Recorded data:
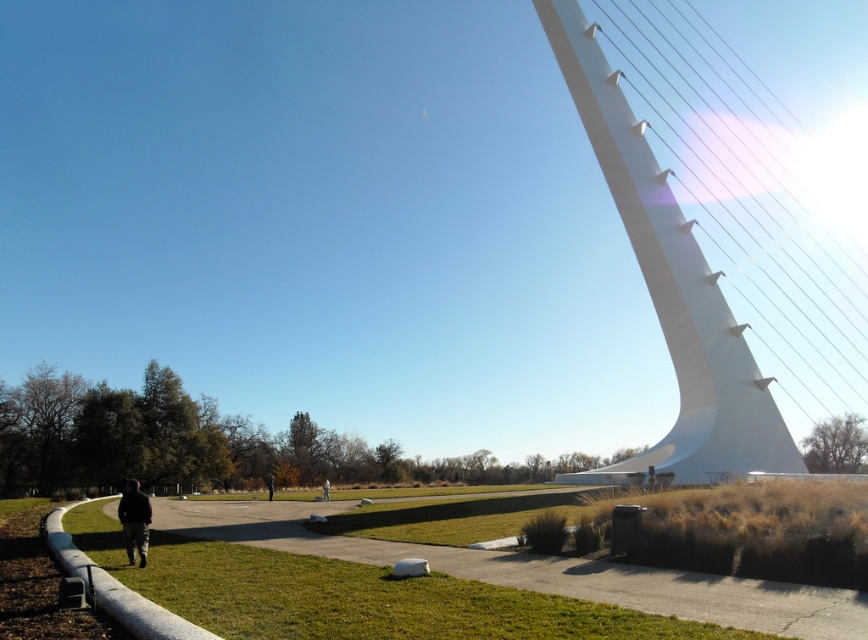
Question: Can you confirm if white smooth suspension bridge at right is positioned to the left of gray fabric person at center?

Choices:
 (A) yes
 (B) no

Answer: (B)

Question: Which object is farther from the camera taking this photo?

Choices:
 (A) white smooth suspension bridge at right
 (B) gray fabric person at center
 (C) black matte jacket at lower left

Answer: (B)

Question: Can you confirm if concrete at lower left is positioned to the right of gray fabric person at center?

Choices:
 (A) yes
 (B) no

Answer: (A)

Question: Which of the following is the closest to the observer?

Choices:
 (A) concrete at lower left
 (B) white smooth suspension bridge at right

Answer: (A)

Question: Is white smooth suspension bridge at right to the left of gray fabric person at center from the viewer's perspective?

Choices:
 (A) yes
 (B) no

Answer: (B)

Question: Which of the following is the closest to the observer?

Choices:
 (A) gray fabric person at center
 (B) black matte jacket at lower left
 (C) concrete at lower left

Answer: (C)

◆ **What the exercise asks**
Rename "gray fabric person at center" to "gray cloth figure at center" everywhere in the data above and leave everything else as it is. Write out all the data with this change, but omit the pictures.

◆ **Output below**
Question: Can you confirm if white smooth suspension bridge at right is positioned to the left of gray cloth figure at center?

Choices:
 (A) yes
 (B) no

Answer: (B)

Question: Which object is farther from the camera taking this photo?

Choices:
 (A) white smooth suspension bridge at right
 (B) gray cloth figure at center
 (C) black matte jacket at lower left

Answer: (B)

Question: Can you confirm if concrete at lower left is positioned to the right of gray cloth figure at center?

Choices:
 (A) yes
 (B) no

Answer: (A)

Question: Which of the following is the closest to the observer?

Choices:
 (A) concrete at lower left
 (B) white smooth suspension bridge at right

Answer: (A)

Question: Is white smooth suspension bridge at right to the left of gray cloth figure at center from the viewer's perspective?

Choices:
 (A) yes
 (B) no

Answer: (B)

Question: Which of the following is the closest to the observer?

Choices:
 (A) gray cloth figure at center
 (B) black matte jacket at lower left
 (C) concrete at lower left

Answer: (C)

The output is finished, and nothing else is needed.